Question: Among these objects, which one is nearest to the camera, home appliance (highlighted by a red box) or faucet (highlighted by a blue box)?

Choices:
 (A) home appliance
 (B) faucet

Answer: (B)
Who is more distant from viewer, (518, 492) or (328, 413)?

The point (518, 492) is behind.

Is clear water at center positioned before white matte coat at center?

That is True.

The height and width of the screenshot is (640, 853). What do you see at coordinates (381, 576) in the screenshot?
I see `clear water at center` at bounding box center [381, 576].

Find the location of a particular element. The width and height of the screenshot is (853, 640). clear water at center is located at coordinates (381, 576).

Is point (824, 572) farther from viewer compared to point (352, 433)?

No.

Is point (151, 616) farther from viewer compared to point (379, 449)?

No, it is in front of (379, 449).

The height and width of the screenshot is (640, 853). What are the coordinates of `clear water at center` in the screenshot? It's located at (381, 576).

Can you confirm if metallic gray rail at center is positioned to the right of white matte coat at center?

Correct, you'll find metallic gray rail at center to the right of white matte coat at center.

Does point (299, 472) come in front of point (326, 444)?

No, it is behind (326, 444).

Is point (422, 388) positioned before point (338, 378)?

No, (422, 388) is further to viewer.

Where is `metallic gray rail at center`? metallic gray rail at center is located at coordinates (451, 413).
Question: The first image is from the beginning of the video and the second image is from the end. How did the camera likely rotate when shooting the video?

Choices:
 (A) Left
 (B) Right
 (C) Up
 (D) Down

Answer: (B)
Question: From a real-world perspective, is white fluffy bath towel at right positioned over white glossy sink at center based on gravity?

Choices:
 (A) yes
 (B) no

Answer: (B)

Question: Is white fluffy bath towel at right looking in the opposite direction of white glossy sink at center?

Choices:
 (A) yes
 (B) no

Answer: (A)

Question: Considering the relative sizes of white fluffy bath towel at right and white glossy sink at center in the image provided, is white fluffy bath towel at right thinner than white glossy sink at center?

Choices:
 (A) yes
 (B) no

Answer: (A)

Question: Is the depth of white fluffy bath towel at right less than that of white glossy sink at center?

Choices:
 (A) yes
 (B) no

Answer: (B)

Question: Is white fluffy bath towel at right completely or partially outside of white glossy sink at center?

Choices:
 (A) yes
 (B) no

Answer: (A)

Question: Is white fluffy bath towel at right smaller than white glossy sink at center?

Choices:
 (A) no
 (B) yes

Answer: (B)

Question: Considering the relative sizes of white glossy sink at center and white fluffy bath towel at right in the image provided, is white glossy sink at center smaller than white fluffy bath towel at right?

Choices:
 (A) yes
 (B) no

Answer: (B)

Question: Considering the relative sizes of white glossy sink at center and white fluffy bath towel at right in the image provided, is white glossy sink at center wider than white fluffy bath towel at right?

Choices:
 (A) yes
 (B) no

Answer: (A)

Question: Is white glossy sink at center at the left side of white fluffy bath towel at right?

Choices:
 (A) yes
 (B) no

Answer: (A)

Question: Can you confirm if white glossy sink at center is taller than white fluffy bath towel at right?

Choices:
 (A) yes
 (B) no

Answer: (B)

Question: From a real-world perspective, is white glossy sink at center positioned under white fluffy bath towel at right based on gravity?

********************

### Written problem
Reproduce every one of the records above verbatim, without changing any line.

### Task answer
Question: Among these objects, which one is nearest to the camera, home appliance (highlighted by a red box) or faucet (highlighted by a blue box)?

Choices:
 (A) home appliance
 (B) faucet

Answer: (B)
Who is more distant from viewer, (518, 492) or (328, 413)?

The point (518, 492) is behind.

Is clear water at center positioned before white matte coat at center?

That is True.

The height and width of the screenshot is (640, 853). What do you see at coordinates (381, 576) in the screenshot?
I see `clear water at center` at bounding box center [381, 576].

Find the location of a particular element. The width and height of the screenshot is (853, 640). clear water at center is located at coordinates (381, 576).

Is point (824, 572) farther from viewer compared to point (352, 433)?

No.

Is point (151, 616) farther from viewer compared to point (379, 449)?

No, it is in front of (379, 449).

The height and width of the screenshot is (640, 853). What are the coordinates of `clear water at center` in the screenshot? It's located at (381, 576).

Can you confirm if metallic gray rail at center is positioned to the right of white matte coat at center?

Correct, you'll find metallic gray rail at center to the right of white matte coat at center.

Does point (299, 472) come in front of point (326, 444)?

No, it is behind (326, 444).

Is point (422, 388) positioned before point (338, 378)?

No, (422, 388) is further to viewer.

Where is `metallic gray rail at center`? metallic gray rail at center is located at coordinates (451, 413).
Question: The first image is from the beginning of the video and the second image is from the end. How did the camera likely rotate when shooting the video?

Choices:
 (A) Left
 (B) Right
 (C) Up
 (D) Down

Answer: (B)
Question: From a real-world perspective, is white fluffy bath towel at right positioned over white glossy sink at center based on gravity?

Choices:
 (A) yes
 (B) no

Answer: (B)

Question: Is white fluffy bath towel at right looking in the opposite direction of white glossy sink at center?

Choices:
 (A) yes
 (B) no

Answer: (A)

Question: Considering the relative sizes of white fluffy bath towel at right and white glossy sink at center in the image provided, is white fluffy bath towel at right thinner than white glossy sink at center?

Choices:
 (A) yes
 (B) no

Answer: (A)

Question: Is the depth of white fluffy bath towel at right less than that of white glossy sink at center?

Choices:
 (A) yes
 (B) no

Answer: (B)

Question: Is white fluffy bath towel at right completely or partially outside of white glossy sink at center?

Choices:
 (A) yes
 (B) no

Answer: (A)

Question: Is white fluffy bath towel at right smaller than white glossy sink at center?

Choices:
 (A) no
 (B) yes

Answer: (B)

Question: Considering the relative sizes of white glossy sink at center and white fluffy bath towel at right in the image provided, is white glossy sink at center smaller than white fluffy bath towel at right?

Choices:
 (A) yes
 (B) no

Answer: (B)

Question: Considering the relative sizes of white glossy sink at center and white fluffy bath towel at right in the image provided, is white glossy sink at center wider than white fluffy bath towel at right?

Choices:
 (A) yes
 (B) no

Answer: (A)

Question: Is white glossy sink at center at the left side of white fluffy bath towel at right?

Choices:
 (A) yes
 (B) no

Answer: (A)

Question: Can you confirm if white glossy sink at center is taller than white fluffy bath towel at right?

Choices:
 (A) yes
 (B) no

Answer: (B)

Question: From a real-world perspective, is white glossy sink at center positioned under white fluffy bath towel at right based on gravity?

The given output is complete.